| What is being asked |
Return each of the entries below precisely as it appears.

※ ※ ※

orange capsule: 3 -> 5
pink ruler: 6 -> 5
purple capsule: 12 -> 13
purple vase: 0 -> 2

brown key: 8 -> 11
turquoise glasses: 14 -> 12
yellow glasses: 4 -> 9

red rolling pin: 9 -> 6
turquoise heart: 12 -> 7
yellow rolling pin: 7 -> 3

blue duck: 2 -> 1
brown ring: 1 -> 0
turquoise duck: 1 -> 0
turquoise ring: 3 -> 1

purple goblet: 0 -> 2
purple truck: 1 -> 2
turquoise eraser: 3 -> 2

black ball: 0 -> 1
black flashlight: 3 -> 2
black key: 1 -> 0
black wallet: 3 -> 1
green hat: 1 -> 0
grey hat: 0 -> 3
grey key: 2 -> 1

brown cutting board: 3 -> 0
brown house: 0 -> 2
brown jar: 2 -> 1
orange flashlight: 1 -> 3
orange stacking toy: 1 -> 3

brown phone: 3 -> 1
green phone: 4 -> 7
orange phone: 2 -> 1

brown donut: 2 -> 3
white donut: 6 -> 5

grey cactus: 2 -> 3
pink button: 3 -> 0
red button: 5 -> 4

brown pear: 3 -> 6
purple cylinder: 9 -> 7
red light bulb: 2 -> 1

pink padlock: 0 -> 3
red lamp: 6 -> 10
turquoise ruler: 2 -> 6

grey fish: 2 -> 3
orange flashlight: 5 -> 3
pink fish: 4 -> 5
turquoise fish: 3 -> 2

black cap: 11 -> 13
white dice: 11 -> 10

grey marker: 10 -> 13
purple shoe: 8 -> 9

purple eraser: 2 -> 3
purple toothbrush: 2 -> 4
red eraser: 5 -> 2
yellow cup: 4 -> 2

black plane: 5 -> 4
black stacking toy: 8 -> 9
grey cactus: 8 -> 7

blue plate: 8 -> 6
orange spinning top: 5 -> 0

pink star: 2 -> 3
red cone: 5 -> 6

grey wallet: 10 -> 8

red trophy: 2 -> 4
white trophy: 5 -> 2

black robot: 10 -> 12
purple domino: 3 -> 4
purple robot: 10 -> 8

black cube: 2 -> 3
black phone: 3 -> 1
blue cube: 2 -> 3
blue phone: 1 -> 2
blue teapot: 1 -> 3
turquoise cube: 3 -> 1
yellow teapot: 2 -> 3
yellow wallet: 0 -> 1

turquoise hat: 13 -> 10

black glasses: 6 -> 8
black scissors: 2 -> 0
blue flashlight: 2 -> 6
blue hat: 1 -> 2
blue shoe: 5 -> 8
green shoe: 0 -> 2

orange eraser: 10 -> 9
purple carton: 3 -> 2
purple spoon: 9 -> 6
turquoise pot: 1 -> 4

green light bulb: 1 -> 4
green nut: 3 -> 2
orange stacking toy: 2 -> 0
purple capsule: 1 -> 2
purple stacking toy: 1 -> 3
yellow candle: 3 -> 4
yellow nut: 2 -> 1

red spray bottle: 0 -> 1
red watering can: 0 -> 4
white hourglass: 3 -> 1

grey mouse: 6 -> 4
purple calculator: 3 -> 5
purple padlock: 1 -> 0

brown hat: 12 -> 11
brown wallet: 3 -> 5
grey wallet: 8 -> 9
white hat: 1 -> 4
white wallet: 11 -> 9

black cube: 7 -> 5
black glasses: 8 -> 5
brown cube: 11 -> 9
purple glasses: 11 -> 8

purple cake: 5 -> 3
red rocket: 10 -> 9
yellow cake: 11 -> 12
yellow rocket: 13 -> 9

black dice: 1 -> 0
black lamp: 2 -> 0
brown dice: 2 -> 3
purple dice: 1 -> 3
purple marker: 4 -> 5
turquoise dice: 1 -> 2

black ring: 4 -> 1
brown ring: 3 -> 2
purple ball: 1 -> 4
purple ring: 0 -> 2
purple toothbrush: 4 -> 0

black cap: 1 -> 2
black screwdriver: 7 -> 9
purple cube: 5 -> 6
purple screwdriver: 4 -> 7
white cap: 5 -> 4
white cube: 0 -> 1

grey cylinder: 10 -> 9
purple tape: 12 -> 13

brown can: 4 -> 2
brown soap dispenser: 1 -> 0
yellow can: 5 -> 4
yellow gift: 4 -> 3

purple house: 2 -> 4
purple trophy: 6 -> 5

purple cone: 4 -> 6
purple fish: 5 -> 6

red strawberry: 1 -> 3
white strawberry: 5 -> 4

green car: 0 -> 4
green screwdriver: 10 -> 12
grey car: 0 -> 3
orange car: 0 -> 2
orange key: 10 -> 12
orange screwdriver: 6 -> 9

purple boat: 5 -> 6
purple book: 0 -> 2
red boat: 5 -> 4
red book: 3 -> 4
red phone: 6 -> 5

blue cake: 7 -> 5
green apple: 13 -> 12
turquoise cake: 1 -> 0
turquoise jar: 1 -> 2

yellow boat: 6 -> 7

※ ※ ※

| Problem solution |
orange capsule: 3 -> 5
pink ruler: 6 -> 5
purple capsule: 12 -> 13
purple vase: 0 -> 2

brown key: 8 -> 11
turquoise glasses: 14 -> 12
yellow glasses: 4 -> 9

red rolling pin: 9 -> 6
turquoise heart: 12 -> 7
yellow rolling pin: 7 -> 3

blue duck: 2 -> 1
brown ring: 1 -> 0
turquoise duck: 1 -> 0
turquoise ring: 3 -> 1

purple goblet: 0 -> 2
purple truck: 1 -> 2
turquoise eraser: 3 -> 2

black ball: 0 -> 1
black flashlight: 3 -> 2
black key: 1 -> 0
black wallet: 3 -> 1
green hat: 1 -> 0
grey hat: 0 -> 3
grey key: 2 -> 1

brown cutting board: 3 -> 0
brown house: 0 -> 2
brown jar: 2 -> 1
orange flashlight: 1 -> 3
orange stacking toy: 1 -> 3

brown phone: 3 -> 1
green phone: 4 -> 7
orange phone: 2 -> 1

brown donut: 2 -> 3
white donut: 6 -> 5

grey cactus: 2 -> 3
pink button: 3 -> 0
red button: 5 -> 4

brown pear: 3 -> 6
purple cylinder: 9 -> 7
red light bulb: 2 -> 1

pink padlock: 0 -> 3
red lamp: 6 -> 10
turquoise ruler: 2 -> 6

grey fish: 2 -> 3
orange flashlight: 5 -> 3
pink fish: 4 -> 5
turquoise fish: 3 -> 2

black cap: 11 -> 13
white dice: 11 -> 10

grey marker: 10 -> 13
purple shoe: 8 -> 9

purple eraser: 2 -> 3
purple toothbrush: 2 -> 4
red eraser: 5 -> 2
yellow cup: 4 -> 2

black plane: 5 -> 4
black stacking toy: 8 -> 9
grey cactus: 8 -> 7

blue plate: 8 -> 6
orange spinning top: 5 -> 0

pink star: 2 -> 3
red cone: 5 -> 6

grey wallet: 10 -> 8

red trophy: 2 -> 4
white trophy: 5 -> 2

black robot: 10 -> 12
purple domino: 3 -> 4
purple robot: 10 -> 8

black cube: 2 -> 3
black phone: 3 -> 1
blue cube: 2 -> 3
blue phone: 1 -> 2
blue teapot: 1 -> 3
turquoise cube: 3 -> 1
yellow teapot: 2 -> 3
yellow wallet: 0 -> 1

turquoise hat: 13 -> 10

black glasses: 6 -> 8
black scissors: 2 -> 0
blue flashlight: 2 -> 6
blue hat: 1 -> 2
blue shoe: 5 -> 8
green shoe: 0 -> 2

orange eraser: 10 -> 9
purple carton: 3 -> 2
purple spoon: 9 -> 6
turquoise pot: 1 -> 4

green light bulb: 1 -> 4
green nut: 3 -> 2
orange stacking toy: 2 -> 0
purple capsule: 1 -> 2
purple stacking toy: 1 -> 3
yellow candle: 3 -> 4
yellow nut: 2 -> 1

red spray bottle: 0 -> 1
red watering can: 0 -> 4
white hourglass: 3 -> 1

grey mouse: 6 -> 4
purple calculator: 3 -> 5
purple padlock: 1 -> 0

brown hat: 12 -> 11
brown wallet: 3 -> 5
grey wallet: 8 -> 9
white hat: 1 -> 4
white wallet: 11 -> 9

black cube: 7 -> 5
black glasses: 8 -> 5
brown cube: 11 -> 9
purple glasses: 11 -> 8

purple cake: 5 -> 3
red rocket: 10 -> 9
yellow cake: 11 -> 12
yellow rocket: 13 -> 9

black dice: 1 -> 0
black lamp: 2 -> 0
brown dice: 2 -> 3
purple dice: 1 -> 3
purple marker: 4 -> 5
turquoise dice: 1 -> 2

black ring: 4 -> 1
brown ring: 3 -> 2
purple ball: 1 -> 4
purple ring: 0 -> 2
purple toothbrush: 4 -> 0

black cap: 1 -> 2
black screwdriver: 7 -> 9
purple cube: 5 -> 6
purple screwdriver: 4 -> 7
white cap: 5 -> 4
white cube: 0 -> 1

grey cylinder: 10 -> 9
purple tape: 12 -> 13

brown can: 4 -> 2
brown soap dispenser: 1 -> 0
yellow can: 5 -> 4
yellow gift: 4 -> 3

purple house: 2 -> 4
purple trophy: 6 -> 5

purple cone: 4 -> 6
purple fish: 5 -> 6

red strawberry: 1 -> 3
white strawberry: 5 -> 4

green car: 0 -> 4
green screwdriver: 10 -> 12
grey car: 0 -> 3
orange car: 0 -> 2
orange key: 10 -> 12
orange screwdriver: 6 -> 9

purple boat: 5 -> 6
purple book: 0 -> 2
red boat: 5 -> 4
red book: 3 -> 4
red phone: 6 -> 5

blue cake: 7 -> 5
green apple: 13 -> 12
turquoise cake: 1 -> 0
turquoise jar: 1 -> 2

yellow boat: 6 -> 7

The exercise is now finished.